- **Your goal**:
The material beneath this line should be printed exactly, with its pictures omitted.
=== Stored data ===
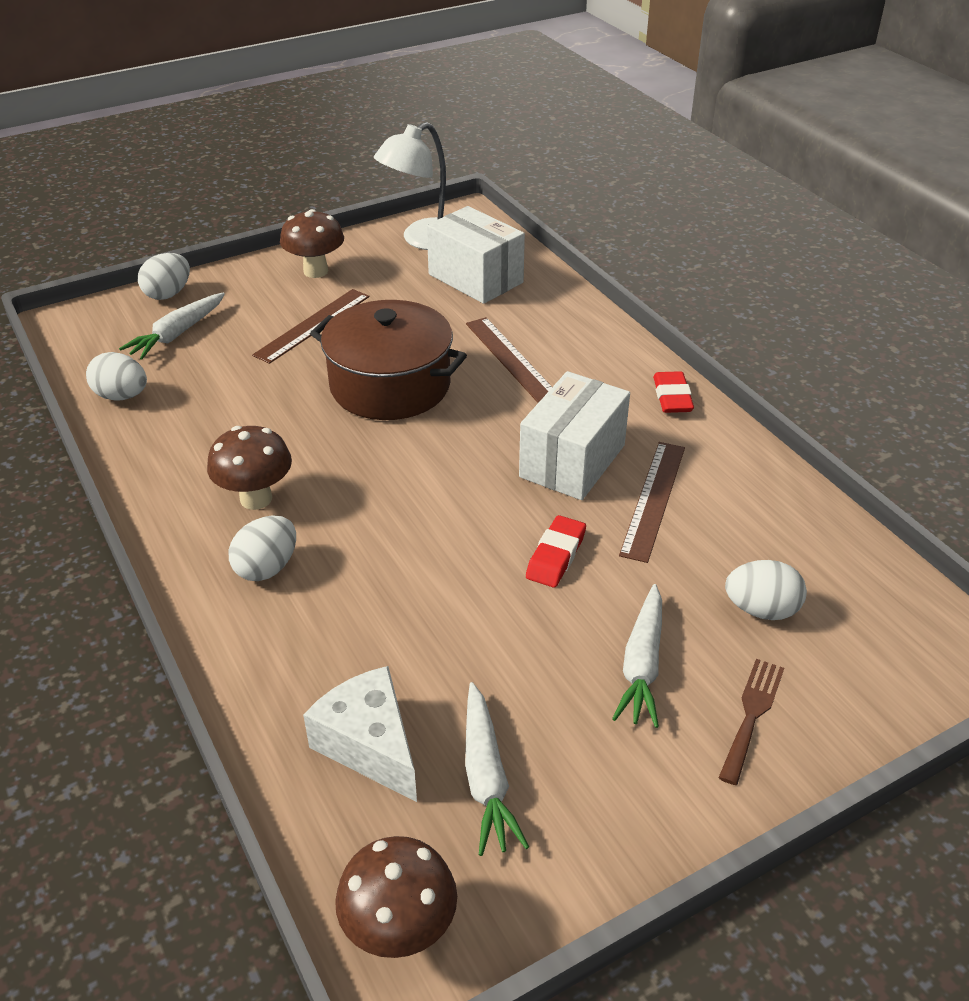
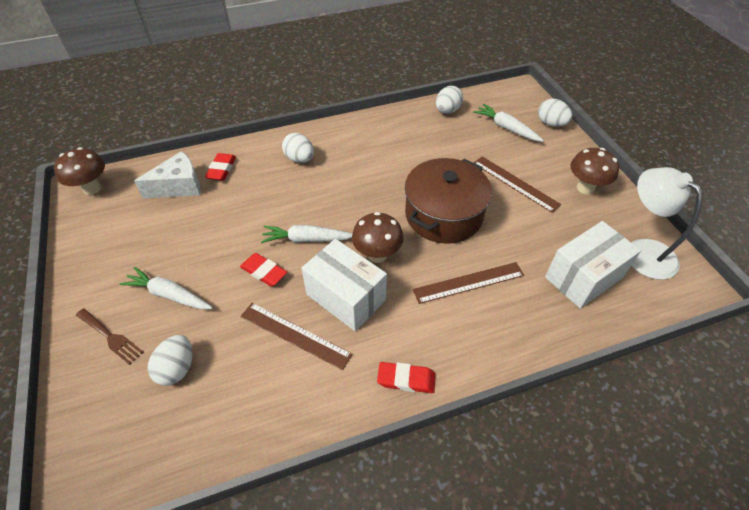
camera: 100 degrees right, 10 degrees up
(256, 499) = (351, 156): brown mushroom -> brown mushroom (377, 255)
(308, 685) = (221, 169): none -> red eraser
(486, 777) = (140, 221): white carrot -> white carrot (307, 239)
===
- **Exercise result**:
camera: 100 degrees right, 10 degrees up
(256, 499) = (351, 156): brown mushroom -> brown mushroom (377, 255)
(308, 685) = (221, 169): none -> red eraser
(486, 777) = (140, 221): white carrot -> white carrot (307, 239)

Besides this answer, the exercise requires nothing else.